=== Begin Enclosure ===
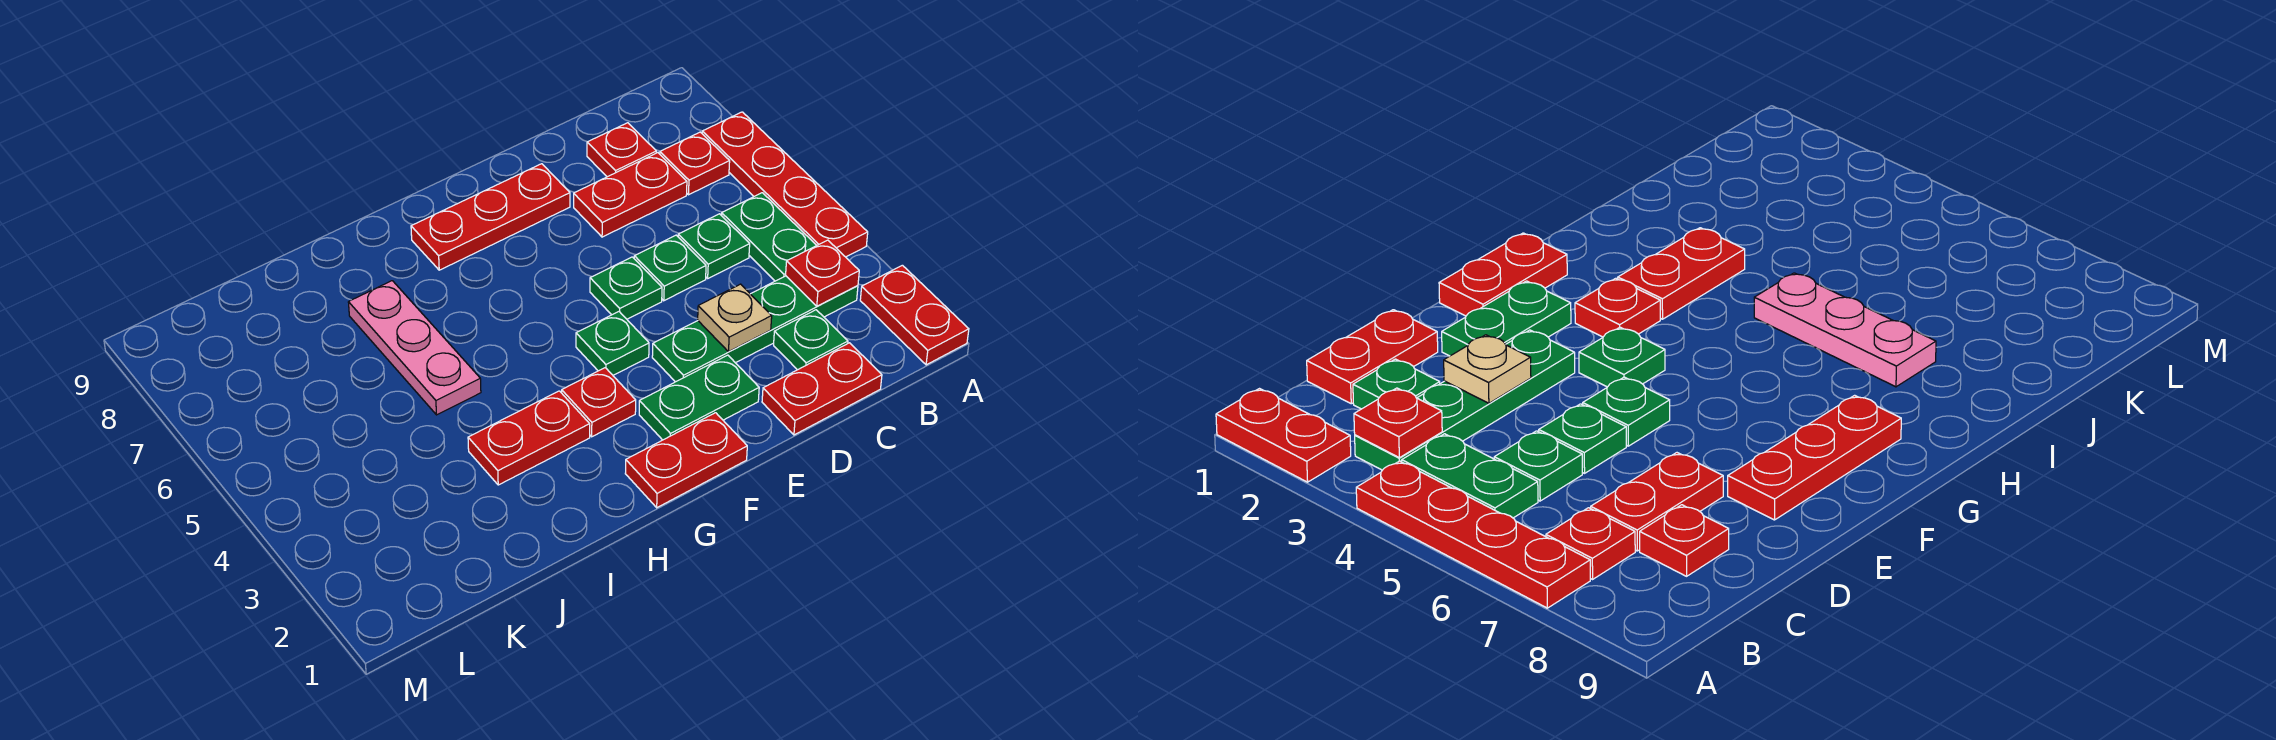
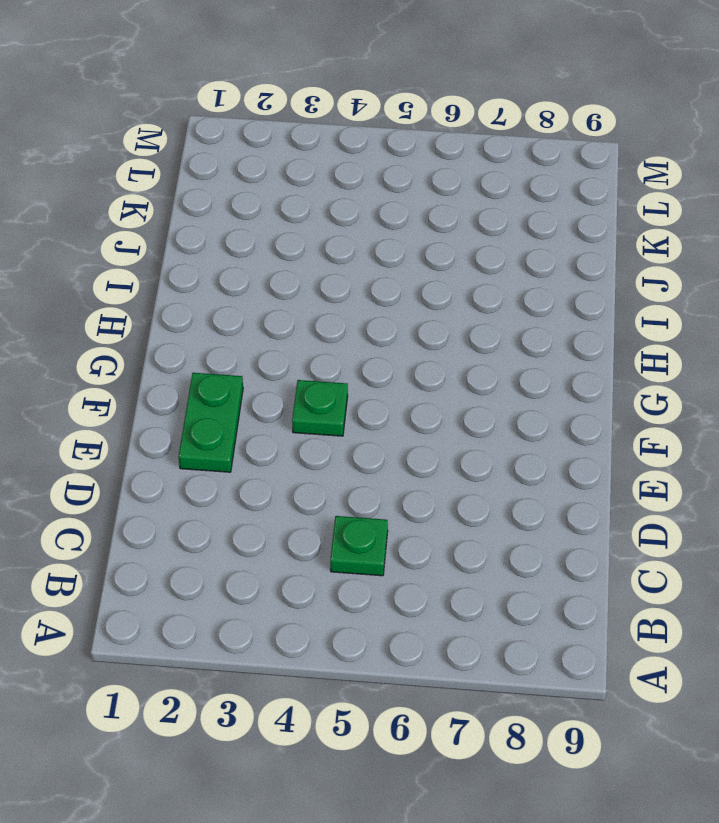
none -> red plate A1:A2 level 1
none -> red plate A4:A7 level 1
none -> green plate B3:E3 level 1

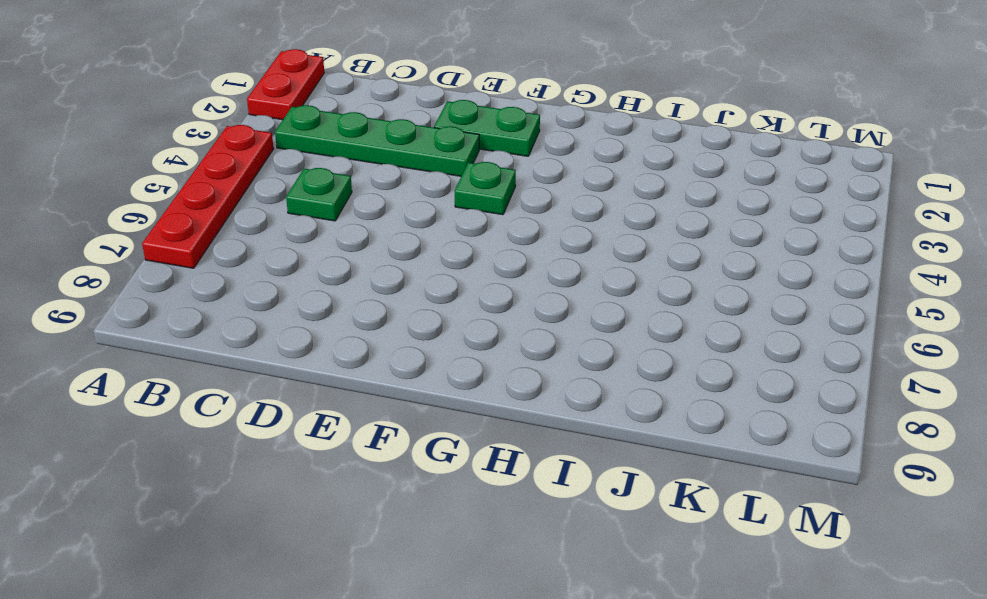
none -> green plate B4:B5 level 1
none -> red plate B7 level 1
none -> red plate C1:D1 level 1

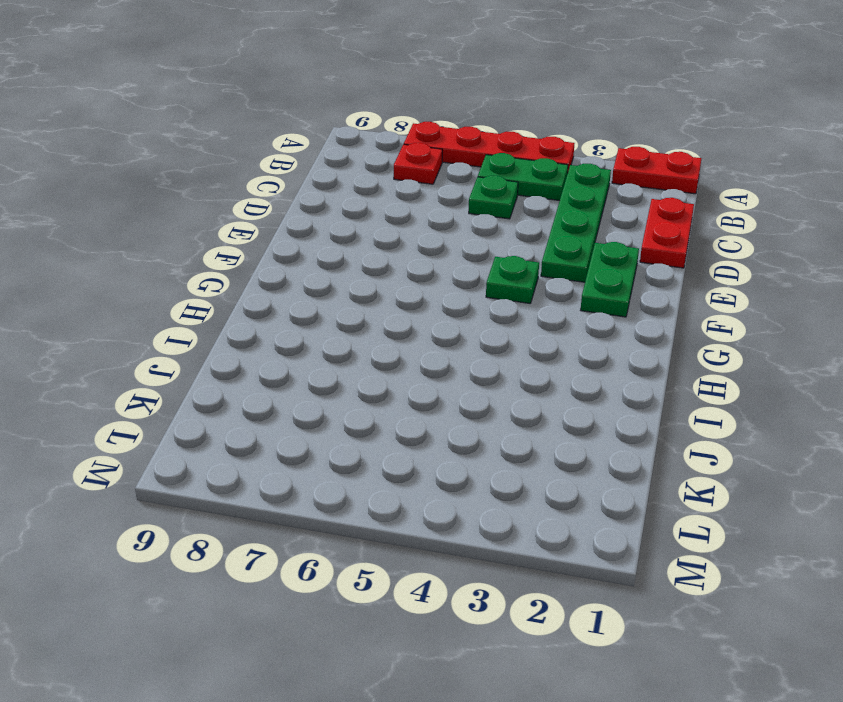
none -> green plate C2 level 1
none -> red plate C7:D7 level 1
none -> red plate C8 level 1

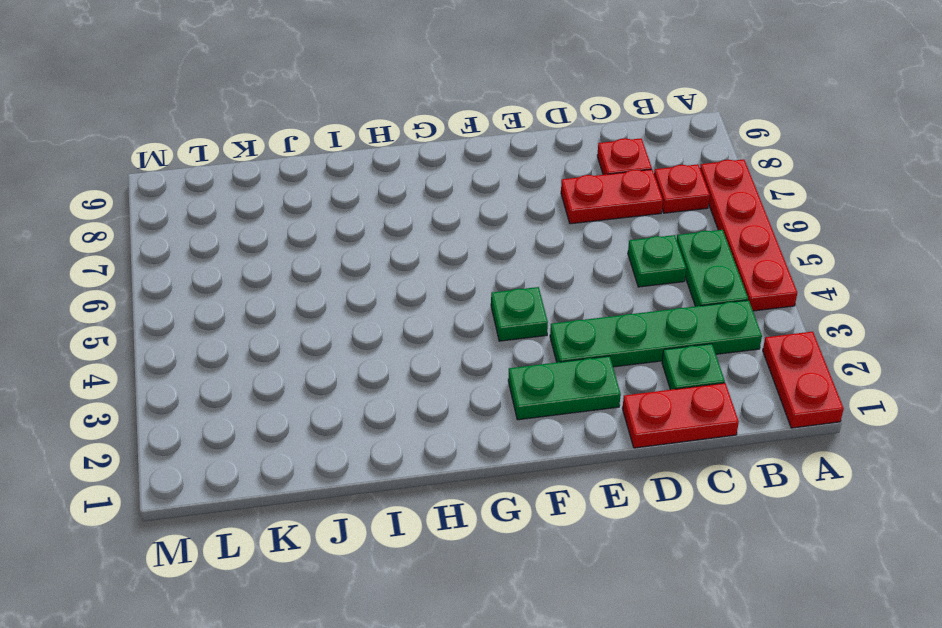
none -> green plate D5 level 1
none -> green plate E5 level 1
none -> red plate E8:G8 level 1

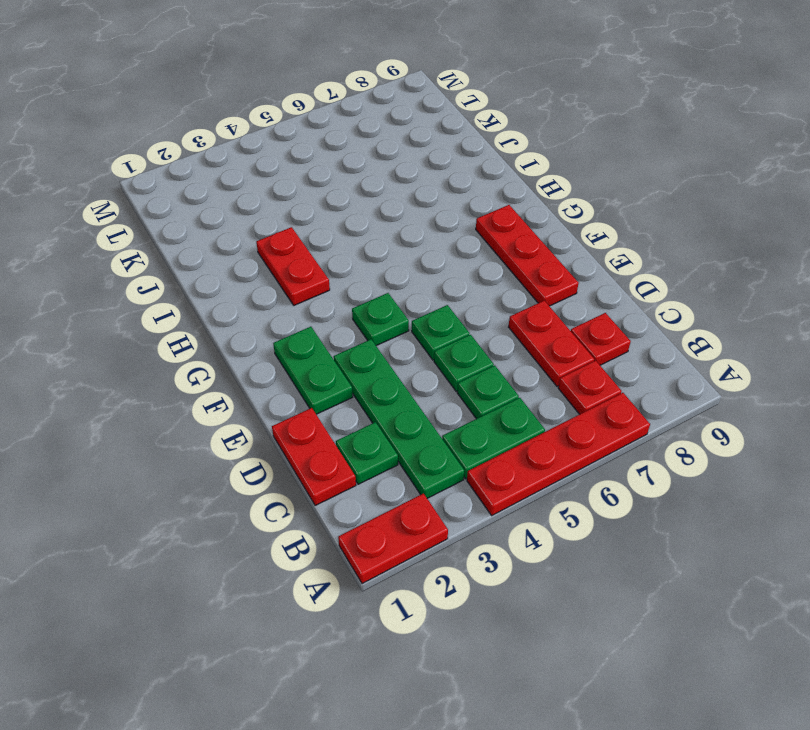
none -> red plate F1:G1 level 1
none -> red plate G3 level 1
none -> pink plate I5:I7 level 1

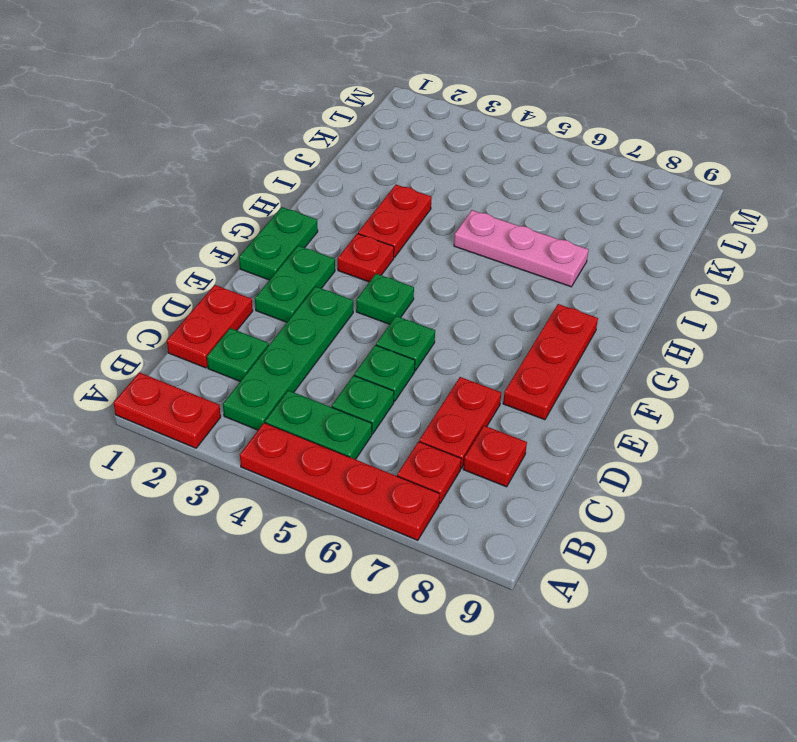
green plate F1:G1 level 1 -> red plate F1:G1 level 1
none -> red plate B3 level 2
none -> tan plate D3 level 2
=== End Enclosure ===
Exercise aim. In the listing, find the line containing "none -> red plate G3 level 1" and repeat it and every later line through the last one, word for word, excluding the pictures.

Solution to this task.
none -> red plate G3 level 1
none -> pink plate I5:I7 level 1

green plate F1:G1 level 1 -> red plate F1:G1 level 1
none -> red plate B3 level 2
none -> tan plate D3 level 2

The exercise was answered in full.